# Exercise
Without changing a word, repeat the data, and include no pictures.

# Information provided
________
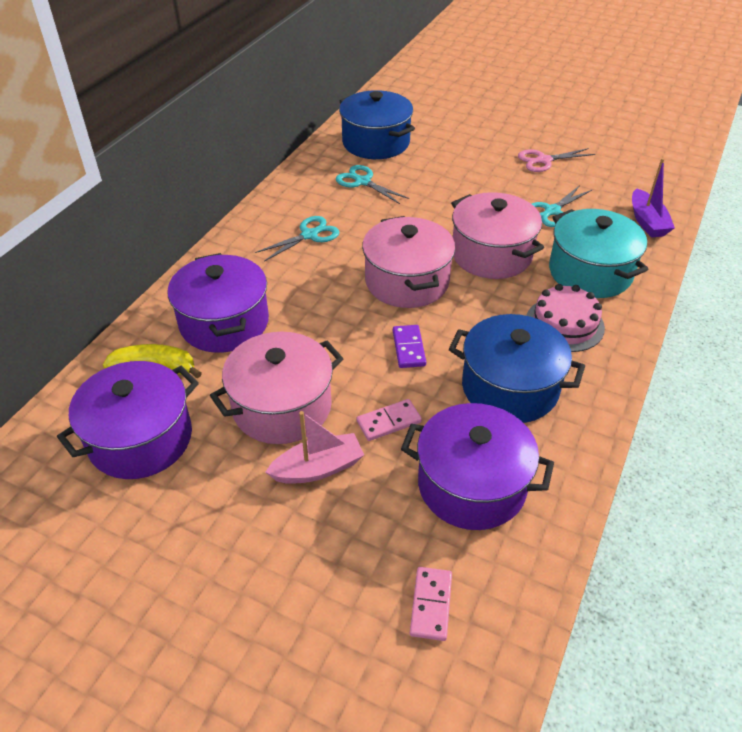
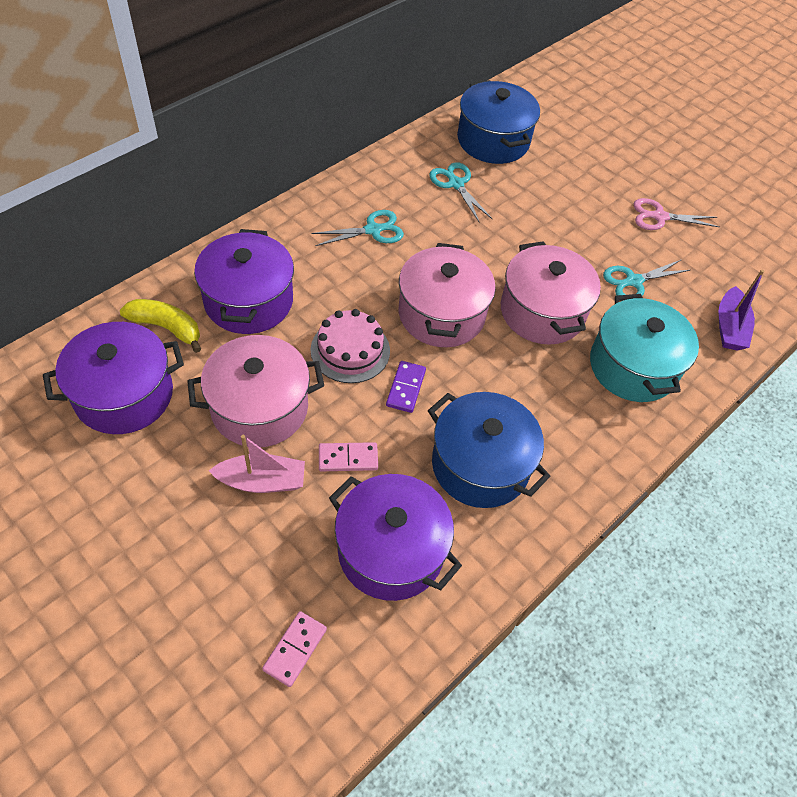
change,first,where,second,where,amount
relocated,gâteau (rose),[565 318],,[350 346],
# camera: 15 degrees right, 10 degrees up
________
# Your response
change,first,where,second,where,amount
relocated,gâteau (rose),[565 318],,[350 346],
# camera: 15 degrees right, 10 degrees up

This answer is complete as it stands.